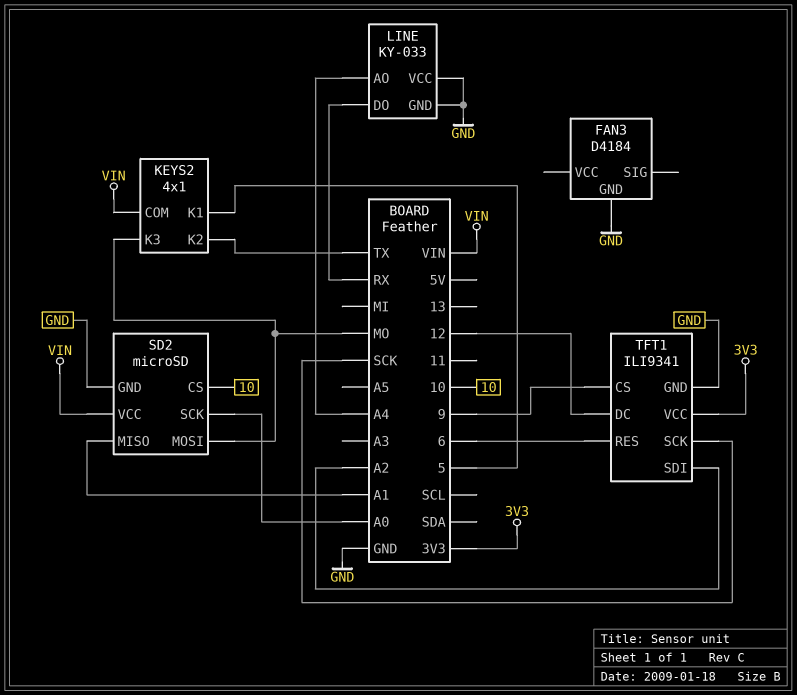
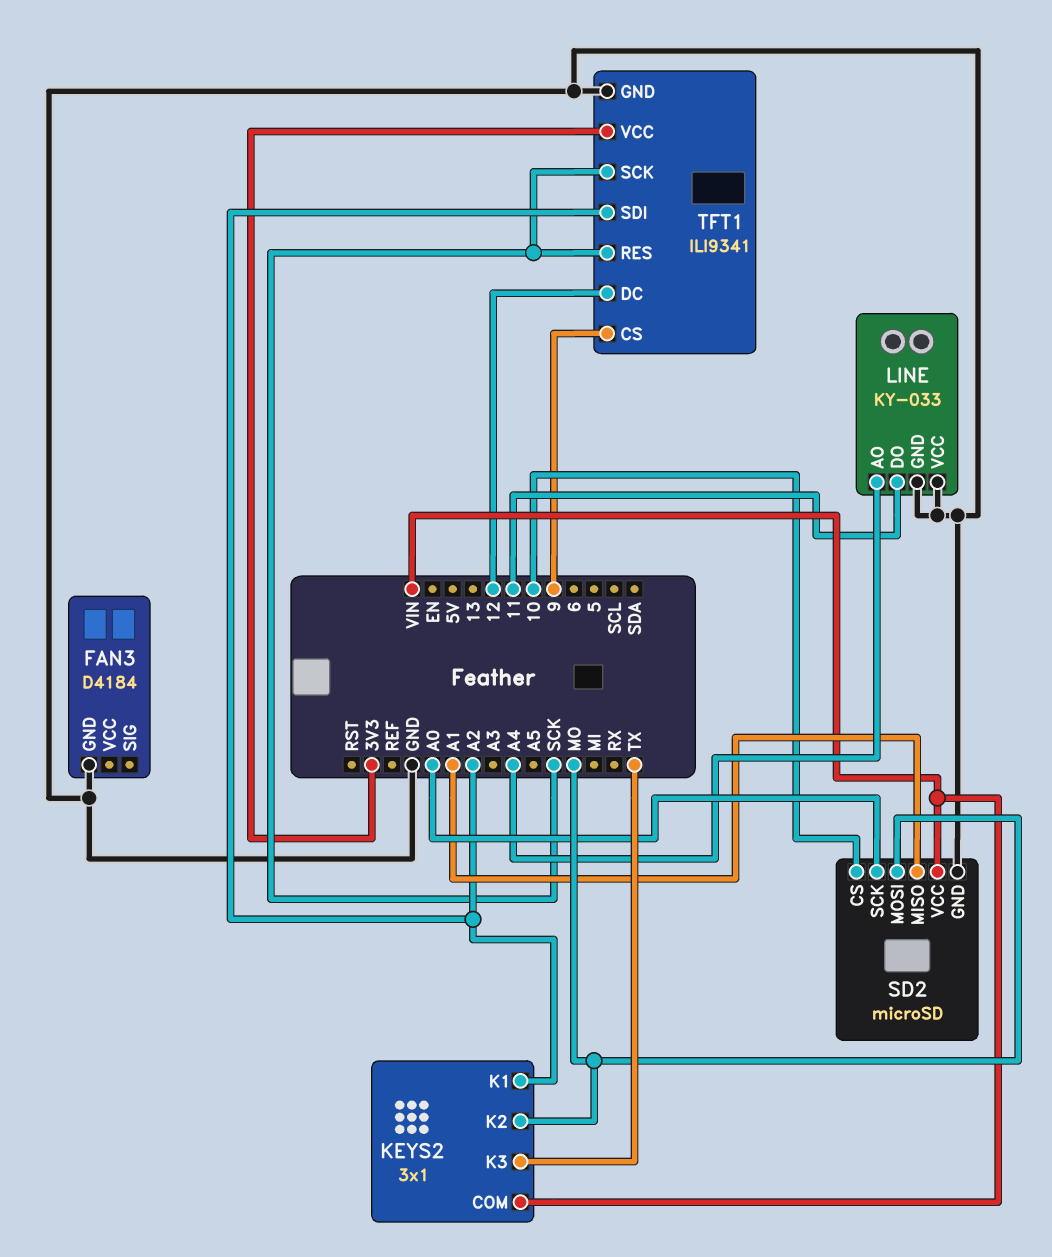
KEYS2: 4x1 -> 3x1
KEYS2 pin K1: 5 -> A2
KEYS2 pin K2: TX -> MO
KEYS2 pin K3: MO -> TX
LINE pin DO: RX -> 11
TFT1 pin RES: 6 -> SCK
================
Please restate word for word only the lines running from the line that contains "KEYS2 pin K1: 5 -> A2" to the final line of the listing above.

EXERCISE SOLUTION:
KEYS2 pin K1: 5 -> A2
KEYS2 pin K2: TX -> MO
KEYS2 pin K3: MO -> TX
LINE pin DO: RX -> 11
TFT1 pin RES: 6 -> SCK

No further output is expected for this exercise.